» **Exercise aim**
Skip the pictures and copy all the data that follows exactly.

== Data under study

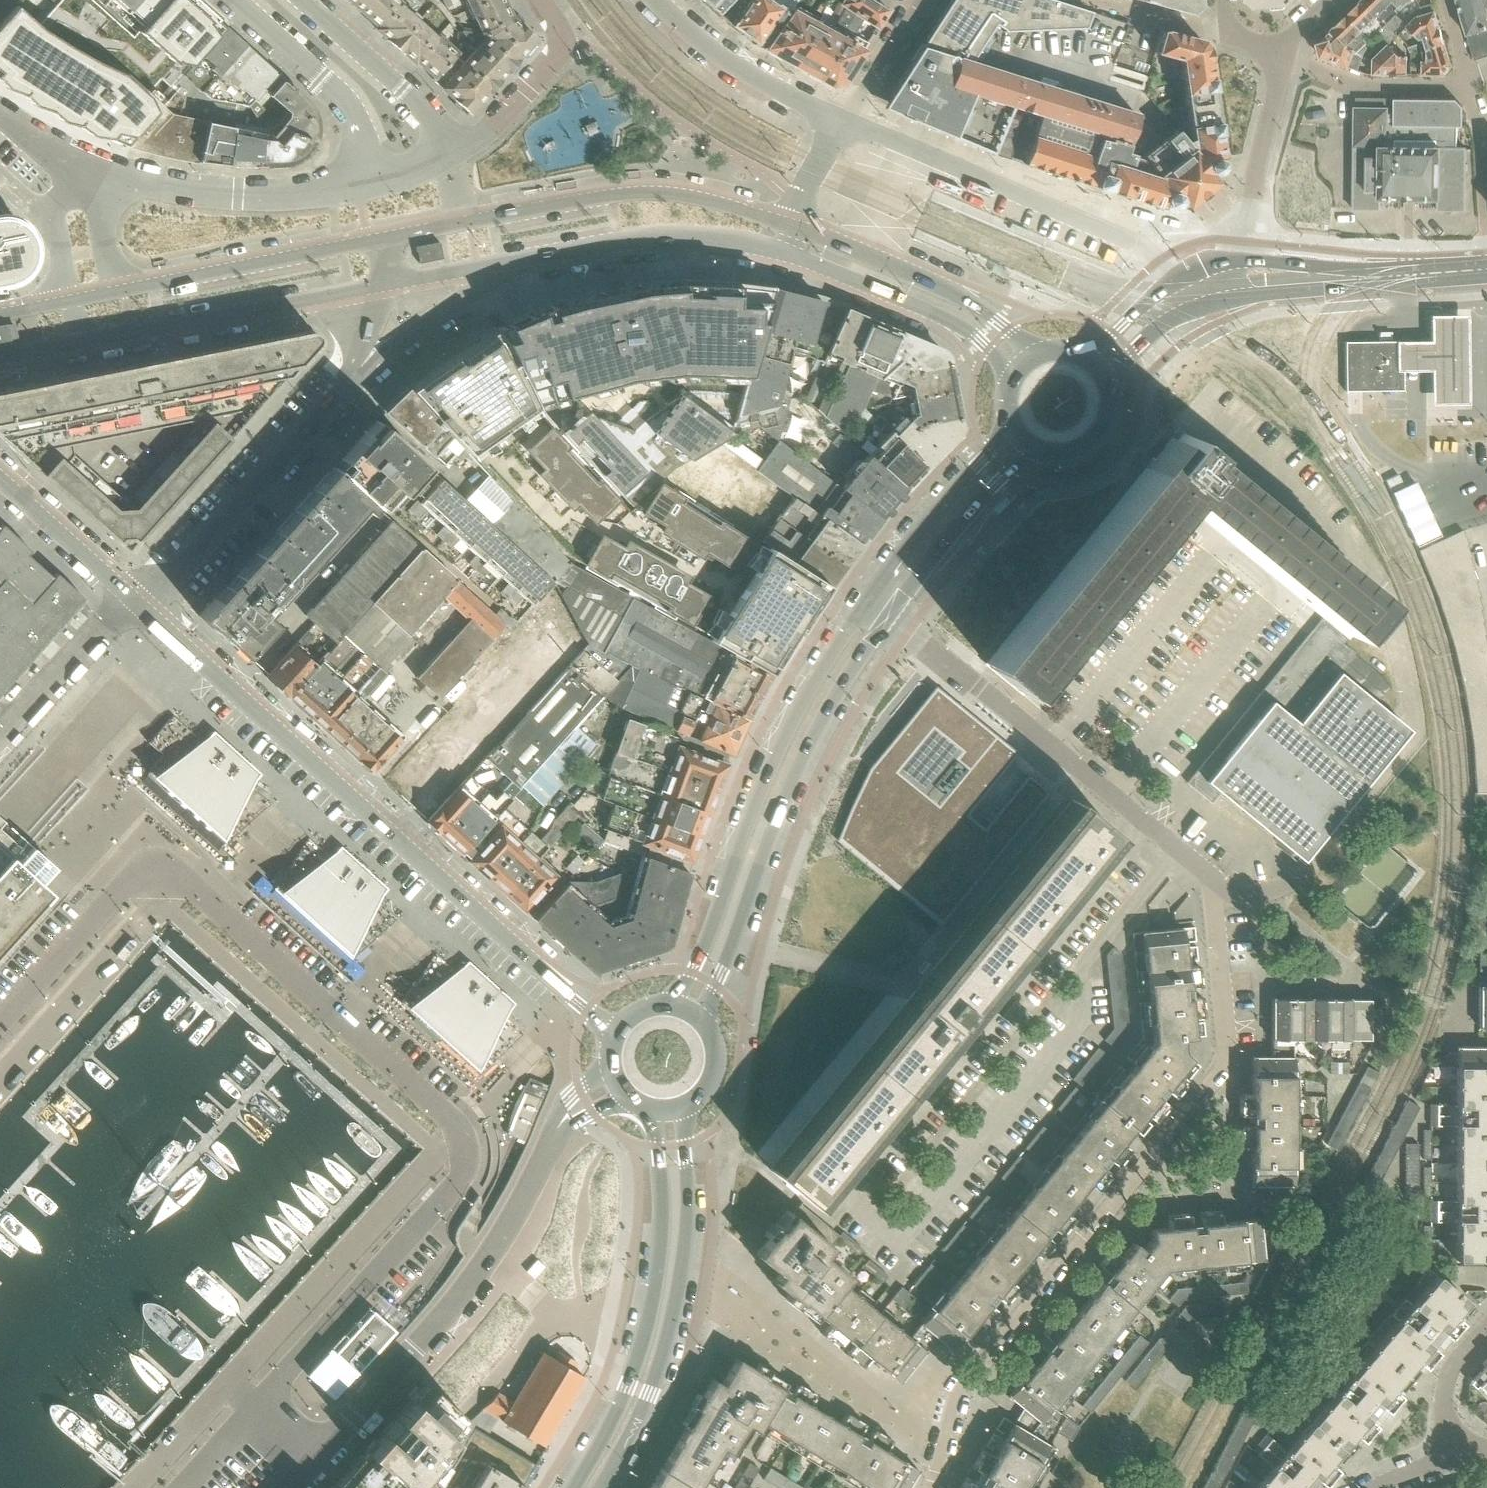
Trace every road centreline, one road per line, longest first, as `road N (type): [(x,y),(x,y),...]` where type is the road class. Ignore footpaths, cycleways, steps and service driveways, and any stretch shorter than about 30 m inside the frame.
road 1 (residential): [(935,1487),(974,1375),(1219,1075),(1229,1042),(1215,882),(890,618)]
road 2 (unclassified): [(321,1453),(261,1403),(457,1185),(466,1159),(459,1131),(168,863),(148,865),(0,1030)]
road 3 (unclassified): [(134,600),(617,1034)]
road 4 (secondary): [(867,600),(790,728),(699,960),(673,1006)]
road 5 (secondary): [(703,1022),(787,793),(890,618)]
road 6 (secondary): [(650,1109),(661,1180),(651,1290),(614,1421),(573,1487)]
road 7 (secondary): [(603,1487),(652,1393),(677,1294),(689,1195),(679,1108)]
road 8 (residential): [(321,1453),(487,1259),(553,1139)]
road 9 (residential): [(795,226),(670,195),(469,220)]
road 10 (residential): [(80,342),(380,288)]
road 11 (residential): [(134,600),(179,575),(342,393)]
road 12 (residential): [(370,176),(291,196),(228,196),(87,172)]
road 13 (residential): [(508,266),(692,238),(784,254)]
road 14 (residential): [(1037,352),(952,292),(795,226)]
road 15 (residential): [(784,254),(955,323),(1012,375)]
road 16 (residential): [(369,241),(122,291)]
road 17 (residential): [(238,0),(339,89),(363,136),(370,176)]
road 18 (residential): [(845,122),(733,65),(655,0)]
road 19 (secondary): [(1009,424),(867,600)]
road 20 (secondary): [(890,618),(1033,449)]
road 21 (residential): [(452,153),(434,114),(306,0)]
road 22 (residential): [(342,393),(508,266)]
road 23 (residential): [(452,153),(512,114),(557,61),(562,32),(544,0)]
road 24 (residential): [(1241,258),(1281,56)]
road 25 (residential): [(1281,56),(1350,84),(1472,88)]
road 26 (secondary): [(1241,258),(1172,287),(1088,356)]
road 27 (residential): [(1472,88),(1484,140),(1486,268)]
road 28 (residential): [(0,480),(134,600)]
road 29 (secondary): [(1107,376),(1162,325),(1237,294)]
road 30 (unclassified): [(0,733),(100,622)]
road 31 (residential): [(845,122),(926,0)]
road 32 (residential): [(1233,25),(1184,27),(1097,0)]
road 33 (residential): [(1457,1454),(1445,1412),(1448,1380),(1486,1329)]
road 34 (secondary): [(1033,449),(1073,454),(1098,441),(1114,403),(1107,376)]
road 35 (residential): [(380,288),(508,266)]
road 36 (secondary): [(1359,278),(1486,268)]
road 37 (residential): [(122,291),(87,172)]
road 38 (secondary): [(1237,294),(1359,278)]
road 39 (secondary): [(1359,278),(1241,258)]

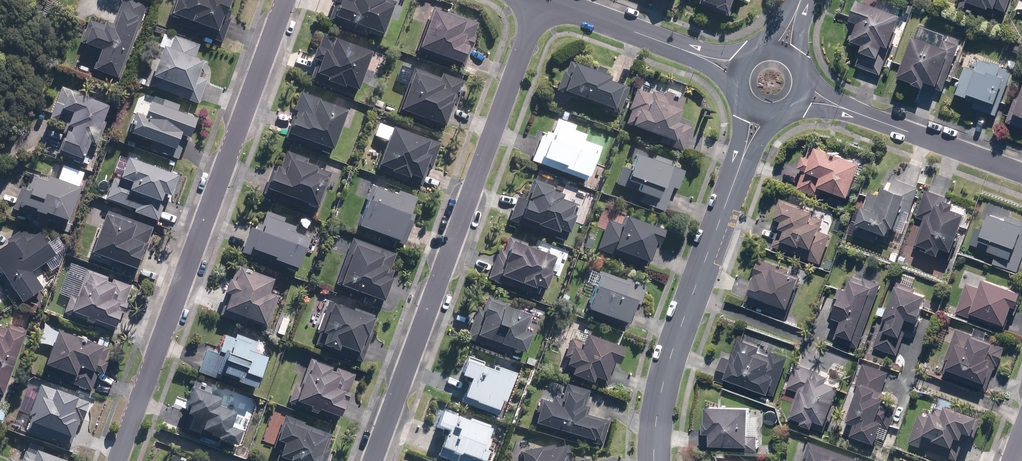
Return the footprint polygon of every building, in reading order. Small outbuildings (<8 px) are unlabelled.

====

» **Output of the exercise**
Trace every road centreline, one road per line, longest first, as `road N (type): [(x,y),(x,y),...]` where type is the road class. Ignore footpaths, cycleways, steps and service driveways, and any stretch shorter than about 30 m inside the frame.
road 1 (residential): [(935,1487),(974,1375),(1219,1075),(1229,1042),(1215,882),(890,618)]
road 2 (unclassified): [(321,1453),(261,1403),(457,1185),(466,1159),(459,1131),(168,863),(148,865),(0,1030)]
road 3 (unclassified): [(134,600),(617,1034)]
road 4 (secondary): [(867,600),(790,728),(699,960),(673,1006)]
road 5 (secondary): [(703,1022),(787,793),(890,618)]
road 6 (secondary): [(650,1109),(661,1180),(651,1290),(614,1421),(573,1487)]
road 7 (secondary): [(603,1487),(652,1393),(677,1294),(689,1195),(679,1108)]
road 8 (residential): [(321,1453),(487,1259),(553,1139)]
road 9 (residential): [(795,226),(670,195),(469,220)]
road 10 (residential): [(80,342),(380,288)]
road 11 (residential): [(134,600),(179,575),(342,393)]
road 12 (residential): [(370,176),(291,196),(228,196),(87,172)]
road 13 (residential): [(508,266),(692,238),(784,254)]
road 14 (residential): [(1037,352),(952,292),(795,226)]
road 15 (residential): [(784,254),(955,323),(1012,375)]
road 16 (residential): [(369,241),(122,291)]
road 17 (residential): [(238,0),(339,89),(363,136),(370,176)]
road 18 (residential): [(845,122),(733,65),(655,0)]
road 19 (secondary): [(1009,424),(867,600)]
road 20 (secondary): [(890,618),(1033,449)]
road 21 (residential): [(452,153),(434,114),(306,0)]
road 22 (residential): [(342,393),(508,266)]
road 23 (residential): [(452,153),(512,114),(557,61),(562,32),(544,0)]
road 24 (residential): [(1241,258),(1281,56)]
road 25 (residential): [(1281,56),(1350,84),(1472,88)]
road 26 (secondary): [(1241,258),(1172,287),(1088,356)]
road 27 (residential): [(1472,88),(1484,140),(1486,268)]
road 28 (residential): [(0,480),(134,600)]
road 29 (secondary): [(1107,376),(1162,325),(1237,294)]
road 30 (unclassified): [(0,733),(100,622)]
road 31 (residential): [(845,122),(926,0)]
road 32 (residential): [(1233,25),(1184,27),(1097,0)]
road 33 (residential): [(1457,1454),(1445,1412),(1448,1380),(1486,1329)]
road 34 (secondary): [(1033,449),(1073,454),(1098,441),(1114,403),(1107,376)]
road 35 (residential): [(380,288),(508,266)]
road 36 (secondary): [(1359,278),(1486,268)]
road 37 (residential): [(122,291),(87,172)]
road 38 (secondary): [(1237,294),(1359,278)]
road 39 (secondary): [(1359,278),(1241,258)]

Return the footprint polygon of every building, in reading order. Small outbuildings (<8 px) are unlabelled.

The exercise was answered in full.